(Coordinate-based object records)
*** Block opens ***

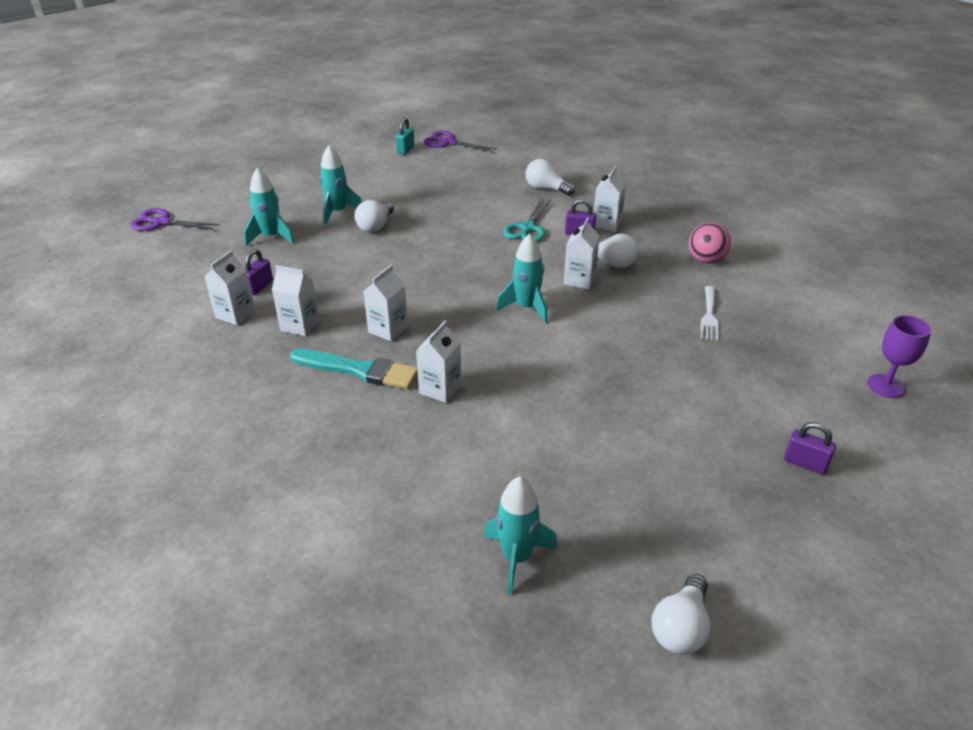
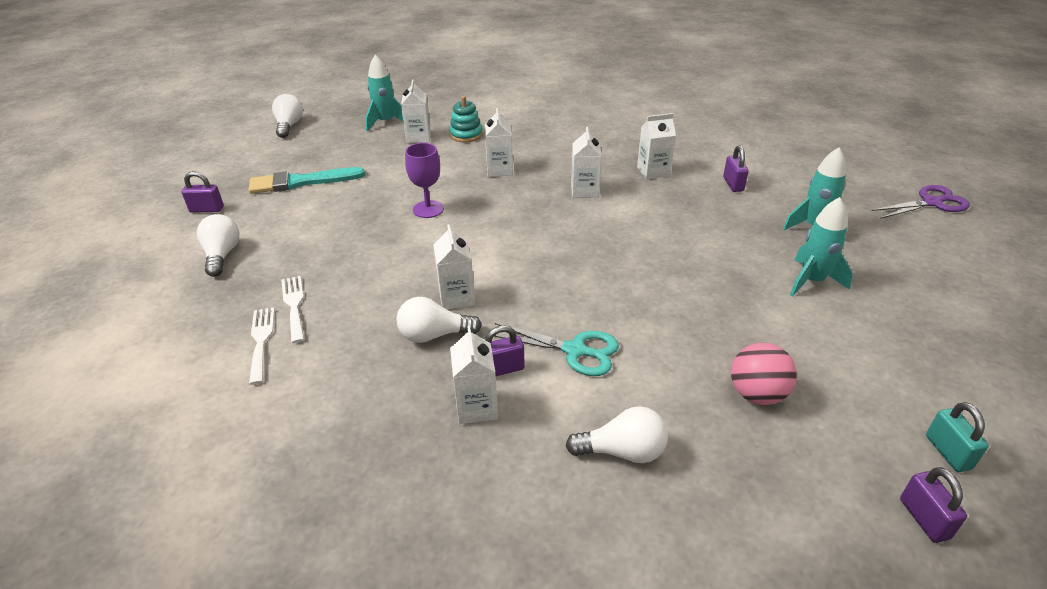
camera: 150 degrees right, 0 degrees up
(235, 314) = (710, 162): white carton -> white carton (418, 137)
(359, 370) = (568, 162): turquoise brush -> turquoise brush (301, 182)
(376, 226) = (744, 280): white light bulb -> white light bulb (222, 255)
(426, 469) = (466, 135): none -> turquoise stacking toy
(449, 142) = (924, 519): purple scissors -> purple padlock
(526, 308) = (488, 247): turquoise rocket -> none
(527, 228) = (575, 350): turquoise scissors -> turquoise scissors turned 120 degrees clockwise
(706, 260) = (309, 390): pink ball -> pink ball (756, 394)
(737, 299) = (261, 341): none -> white fork
(886, 386) = (109, 291): purple goblet -> purple goblet (428, 209)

*** Block closes ***

Work to complete: Please restate each entry exactly, but drop any picture it holds.

Solution below:
camera: 150 degrees right, 0 degrees up
(235, 314) = (710, 162): white carton -> white carton (418, 137)
(359, 370) = (568, 162): turquoise brush -> turquoise brush (301, 182)
(376, 226) = (744, 280): white light bulb -> white light bulb (222, 255)
(426, 469) = (466, 135): none -> turquoise stacking toy
(449, 142) = (924, 519): purple scissors -> purple padlock
(526, 308) = (488, 247): turquoise rocket -> none
(527, 228) = (575, 350): turquoise scissors -> turquoise scissors turned 120 degrees clockwise
(706, 260) = (309, 390): pink ball -> pink ball (756, 394)
(737, 299) = (261, 341): none -> white fork
(886, 386) = (109, 291): purple goblet -> purple goblet (428, 209)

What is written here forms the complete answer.